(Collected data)

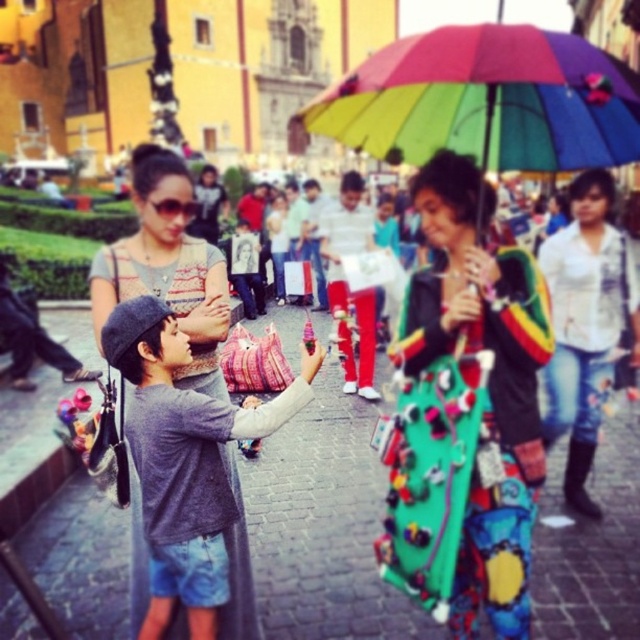
Where is `gray cotton shirt at center`? gray cotton shirt at center is located at coordinates (184, 454).

Which is more to the left, gray cotton shirt at center or matte gray sweater at center?

matte gray sweater at center is more to the left.

Which is behind, point (154, 621) or point (163, 246)?

Positioned behind is point (163, 246).

Where is `gray cotton shirt at center`? The image size is (640, 640). gray cotton shirt at center is located at coordinates (184, 454).

Between multicolored fabric umbrella at center and gray cotton shirt at center, which one is positioned lower?

gray cotton shirt at center is lower down.

Can you confirm if multicolored fabric umbrella at center is shorter than gray cotton shirt at center?

In fact, multicolored fabric umbrella at center may be taller than gray cotton shirt at center.

Is point (385, 544) farther from camera compared to point (150, 342)?

Yes, point (385, 544) is behind point (150, 342).

Locate an element on the screen. This screenshot has height=640, width=640. multicolored fabric umbrella at center is located at coordinates (465, 417).

Between multicolored fabric umbrella at center and matte gray sweater at center, which one is positioned higher?

matte gray sweater at center is above.

Does multicolored fabric umbrella at center have a lesser height compared to matte gray sweater at center?

Correct, multicolored fabric umbrella at center is not as tall as matte gray sweater at center.

The height and width of the screenshot is (640, 640). In order to click on multicolored fabric umbrella at center in this screenshot , I will do `click(465, 417)`.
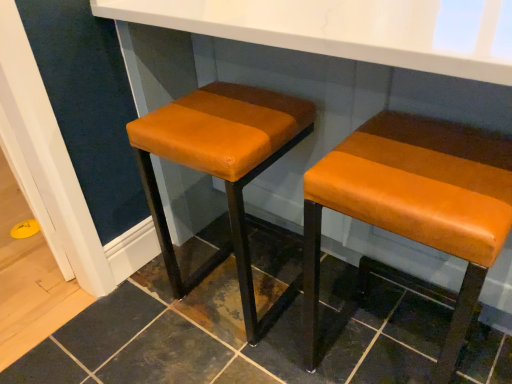
Identify the location of free location in front of orange leather stool at center, the 2th stool from the right. The image size is (512, 384). (233, 359).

(What to work on): Copy every row above word for word, but leave out the pictures.

(Exercise response):
Where is `gray cotton shirt at center`? gray cotton shirt at center is located at coordinates (184, 454).

Which is more to the left, gray cotton shirt at center or matte gray sweater at center?

matte gray sweater at center is more to the left.

Which is behind, point (154, 621) or point (163, 246)?

Positioned behind is point (163, 246).

Where is `gray cotton shirt at center`? The image size is (640, 640). gray cotton shirt at center is located at coordinates (184, 454).

Between multicolored fabric umbrella at center and gray cotton shirt at center, which one is positioned lower?

gray cotton shirt at center is lower down.

Can you confirm if multicolored fabric umbrella at center is shorter than gray cotton shirt at center?

In fact, multicolored fabric umbrella at center may be taller than gray cotton shirt at center.

Is point (385, 544) farther from camera compared to point (150, 342)?

Yes, point (385, 544) is behind point (150, 342).

Locate an element on the screen. This screenshot has height=640, width=640. multicolored fabric umbrella at center is located at coordinates (465, 417).

Between multicolored fabric umbrella at center and matte gray sweater at center, which one is positioned higher?

matte gray sweater at center is above.

Does multicolored fabric umbrella at center have a lesser height compared to matte gray sweater at center?

Correct, multicolored fabric umbrella at center is not as tall as matte gray sweater at center.

The height and width of the screenshot is (640, 640). In order to click on multicolored fabric umbrella at center in this screenshot , I will do `click(465, 417)`.
Identify the location of free location in front of orange leather stool at center, the 2th stool from the right. The image size is (512, 384). (233, 359).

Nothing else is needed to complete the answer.